**WORKING DATA:**
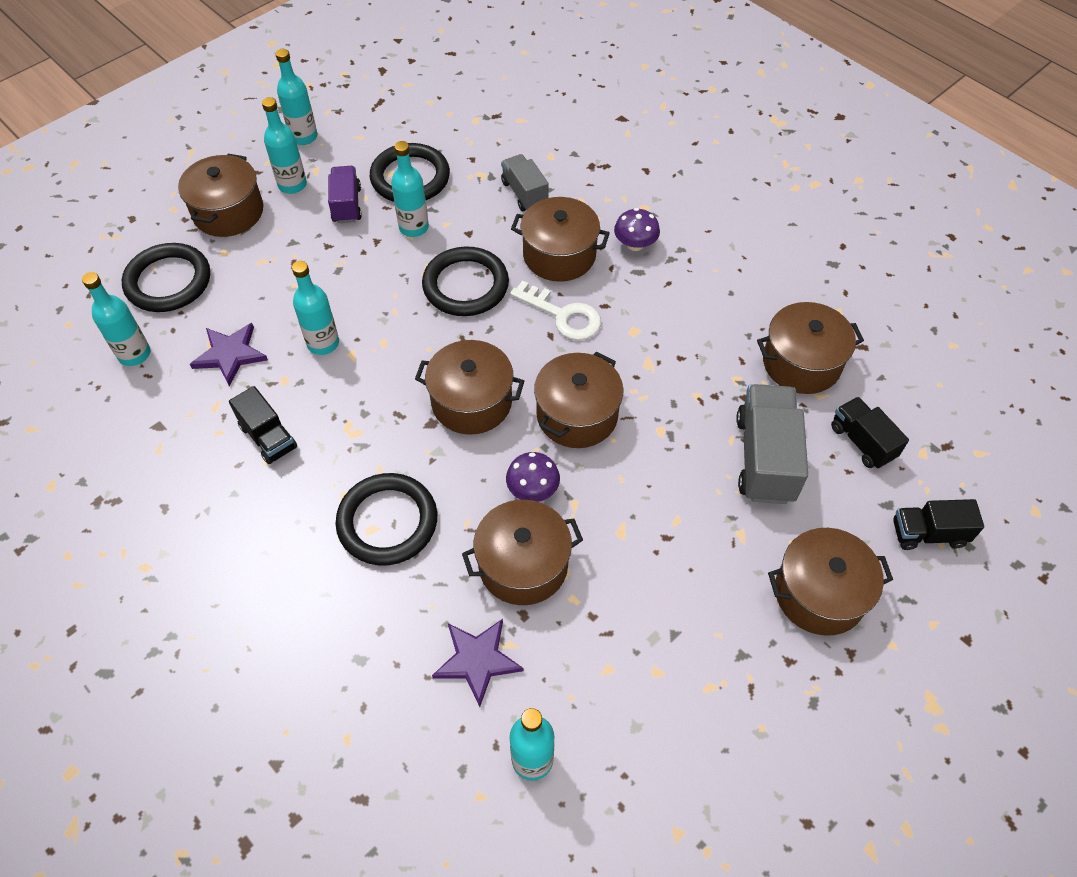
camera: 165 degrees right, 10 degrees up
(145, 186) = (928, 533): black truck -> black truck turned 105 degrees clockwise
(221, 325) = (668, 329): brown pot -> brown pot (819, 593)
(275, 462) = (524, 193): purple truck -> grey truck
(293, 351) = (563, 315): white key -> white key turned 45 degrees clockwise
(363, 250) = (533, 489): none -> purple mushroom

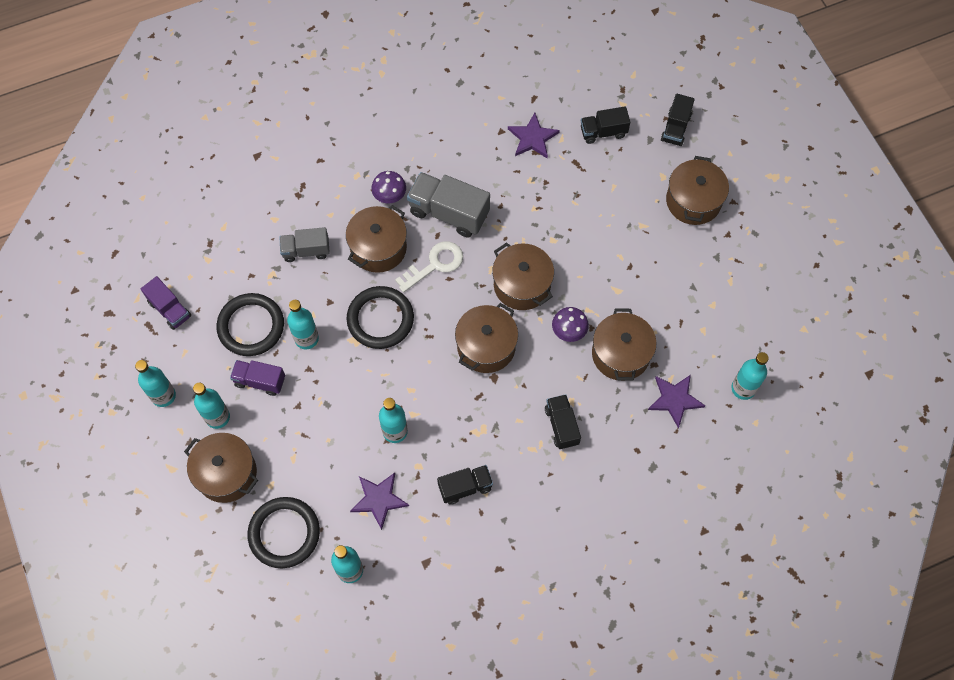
camera: 70 degrees left, 10 degrees up
(387, 522) = (561, 426): black ring -> black truck
(404, 111) = (170, 309): none -> purple truck
(765, 458) = (595, 190): grey truck -> grey truck (449, 213)
(801, 363) = (532, 138): brown pot -> purple star

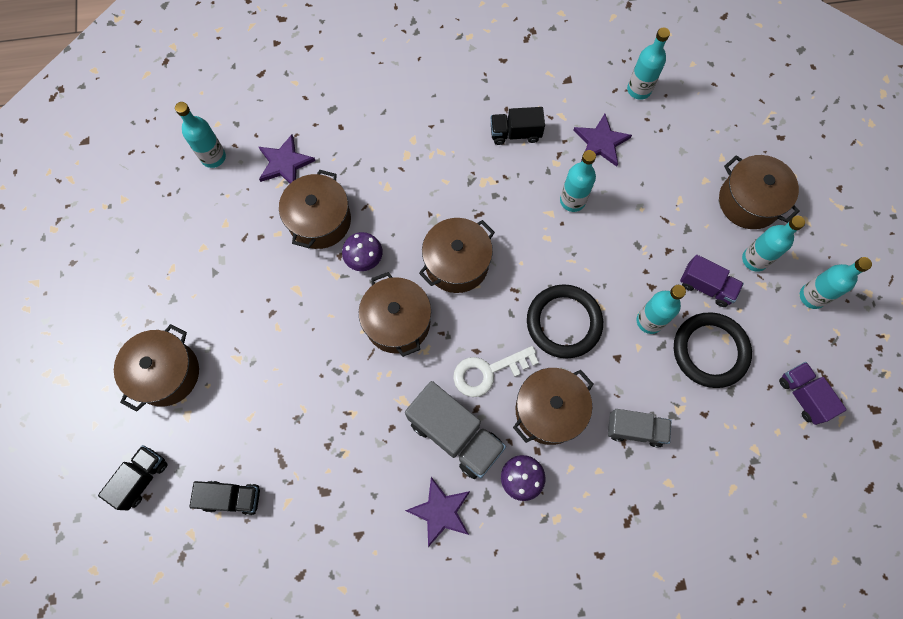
camera: 165 degrees left, 5 degrees up
(284, 533) = (696, 134): black ring -> none
(532, 138) = (322, 513): purple star -> purple star (440, 512)
(561, 426) = (405, 166): black truck -> none

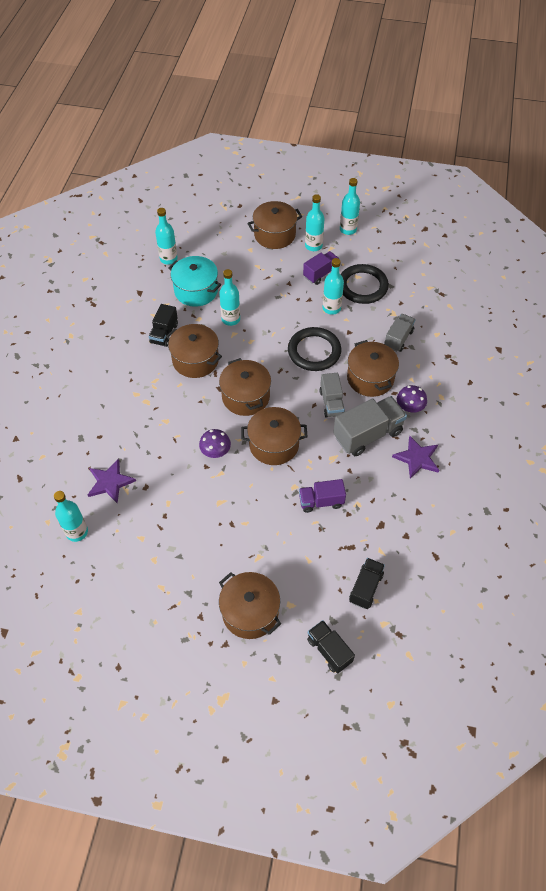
camera: 70 degrees left, 15 degrees down
(320, 220) = (171, 471): brown pot -> brown pot (195, 360)
(488, 372) = (331, 403): white key -> grey truck
(601, 142) = (196, 291): purple star -> turquoise pot
(803, 395) = (406, 255): purple truck -> purple truck (321, 501)

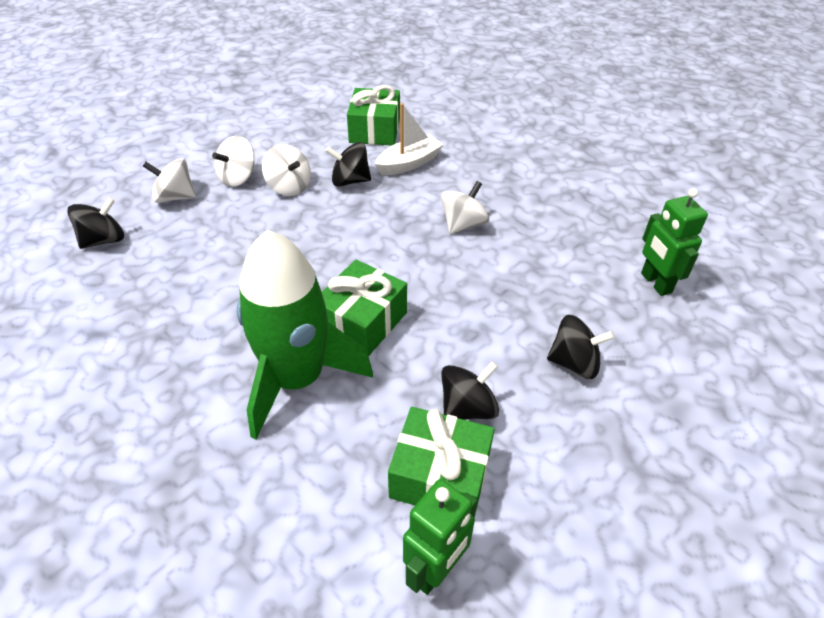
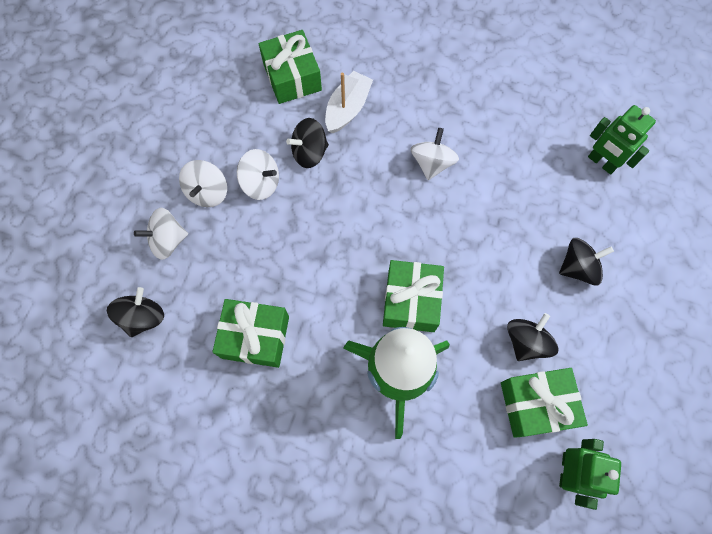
camera: 25 degrees left, 25 degrees up
(186, 291) = (255, 337): none -> green gift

**PROBLEM TO WORK ON:**
Without the pictures, return all the entries above exactly as they stand.

**RESULT BELOW:**
camera: 165 degrees right, 10 degrees up
(145, 186) = (928, 533): black truck -> black truck turned 105 degrees clockwise
(221, 325) = (668, 329): brown pot -> brown pot (819, 593)
(275, 462) = (524, 193): purple truck -> grey truck
(293, 351) = (563, 315): white key -> white key turned 45 degrees clockwise
(363, 250) = (533, 489): none -> purple mushroom

camera: 70 degrees left, 10 degrees up
(387, 522) = (561, 426): black ring -> black truck
(404, 111) = (170, 309): none -> purple truck
(765, 458) = (595, 190): grey truck -> grey truck (449, 213)
(801, 363) = (532, 138): brown pot -> purple star

camera: 165 degrees left, 5 degrees up
(284, 533) = (696, 134): black ring -> none
(532, 138) = (322, 513): purple star -> purple star (440, 512)
(561, 426) = (405, 166): black truck -> none

camera: 70 degrees left, 15 degrees down
(320, 220) = (171, 471): brown pot -> brown pot (195, 360)
(488, 372) = (331, 403): white key -> grey truck
(601, 142) = (196, 291): purple star -> turquoise pot
(803, 395) = (406, 255): purple truck -> purple truck (321, 501)

camera: 25 degrees left, 25 degrees up
(186, 291) = (255, 337): none -> green gift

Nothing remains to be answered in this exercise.